### Required work
Go through the listing below and list every line with "none".

### Data shown
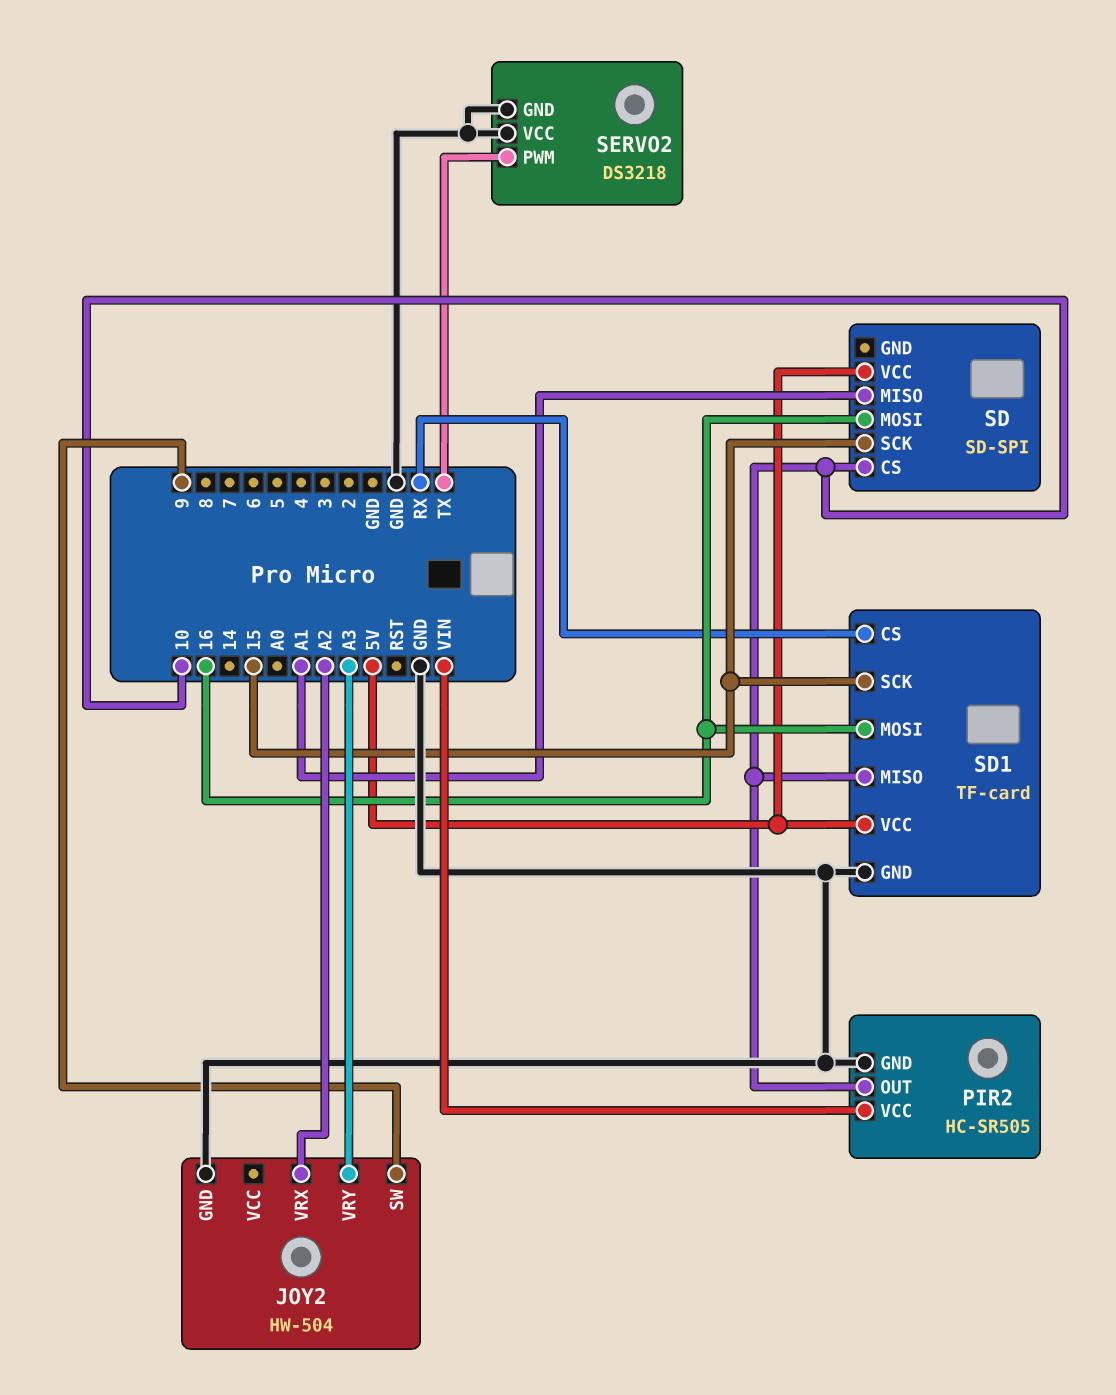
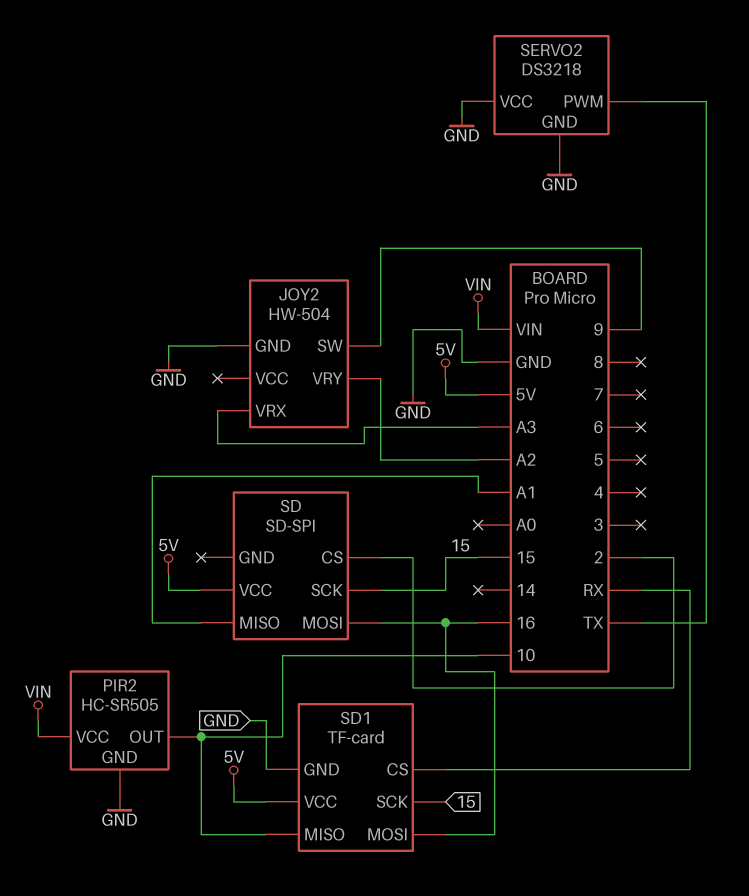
JOY2 pin VRX: A2 -> A3
JOY2 pin VRY: A3 -> A2
SD pin CS: 10 -> 2

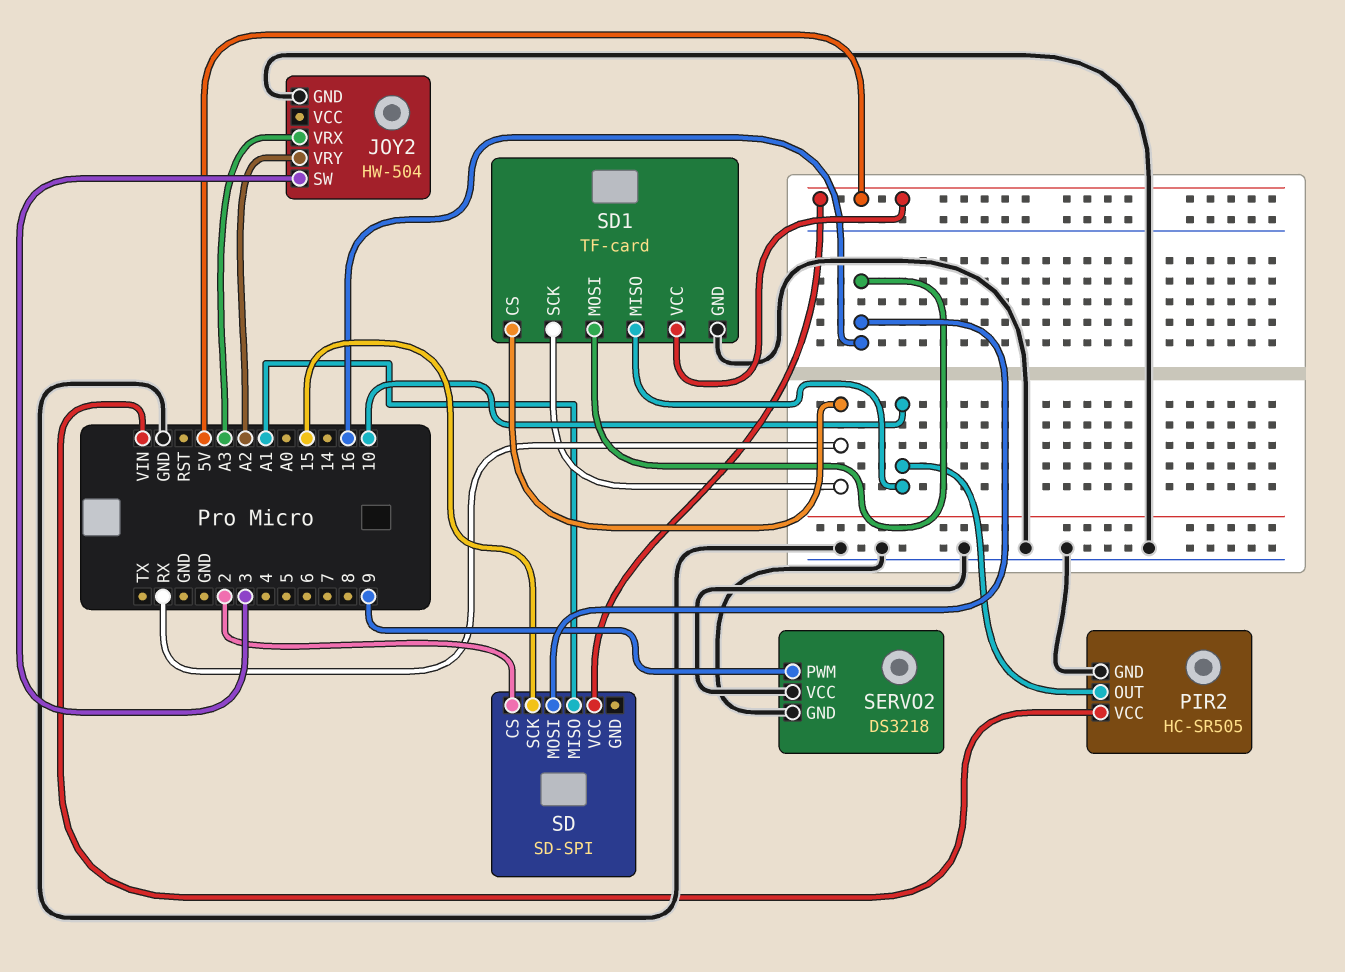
JOY2 pin SW: 9 -> 3
SD1 pin SCK: 15 -> RX
SERVO2 pin PWM: TX -> 9

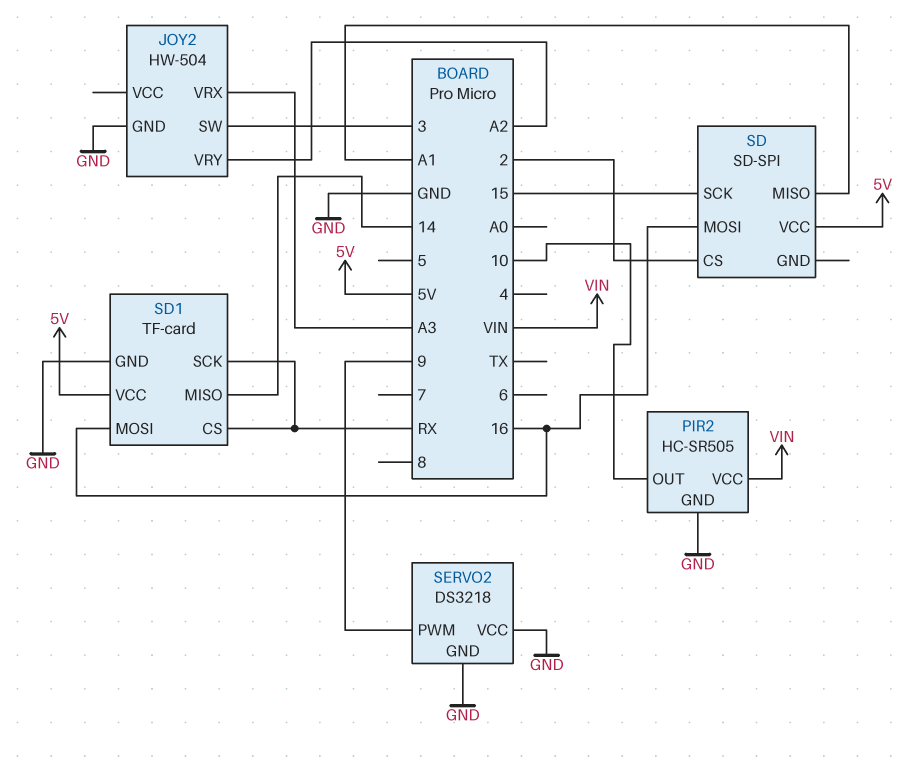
SD1 pin MISO: 10 -> 14

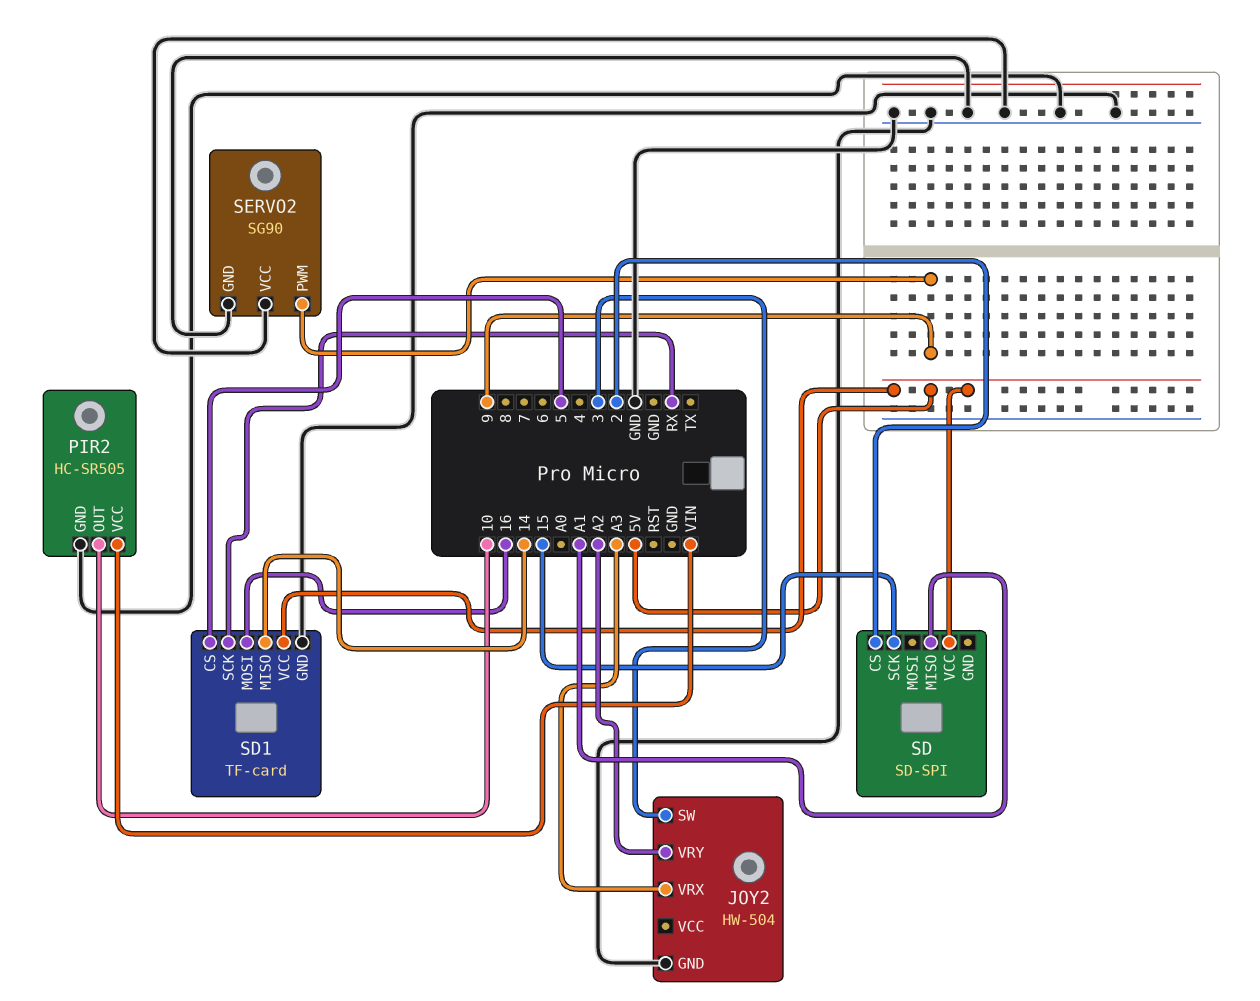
SD pin MOSI: 16 -> none
SD1 pin CS: RX -> 5
SERVO2: DS3218 -> SG90

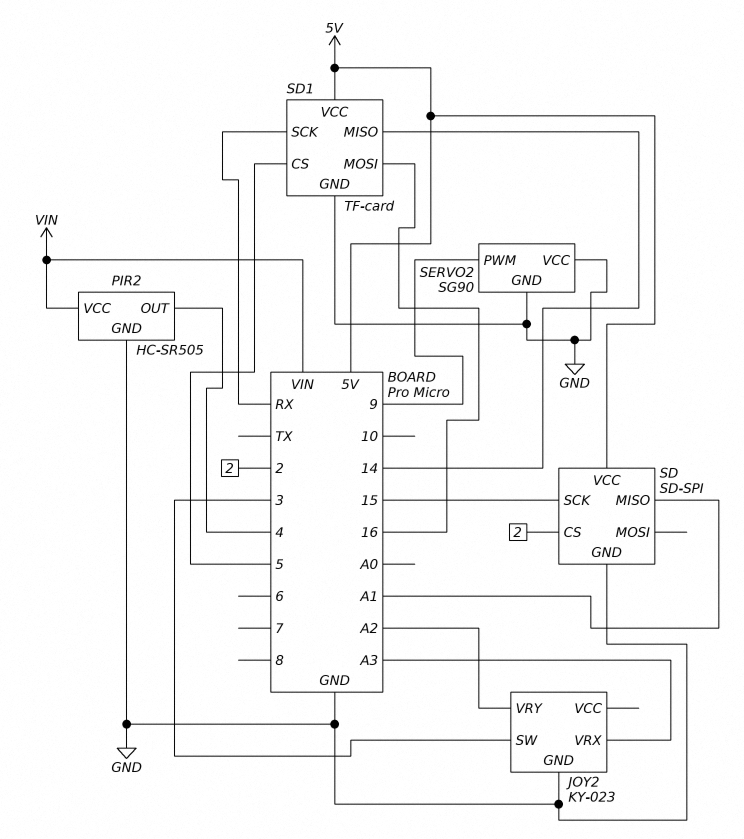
JOY2: HW-504 -> KY-023
PIR2 pin OUT: 10 -> 4
SD pin GND: none -> GND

### Exercise response
SD pin MOSI: 16 -> none
SD pin GND: none -> GND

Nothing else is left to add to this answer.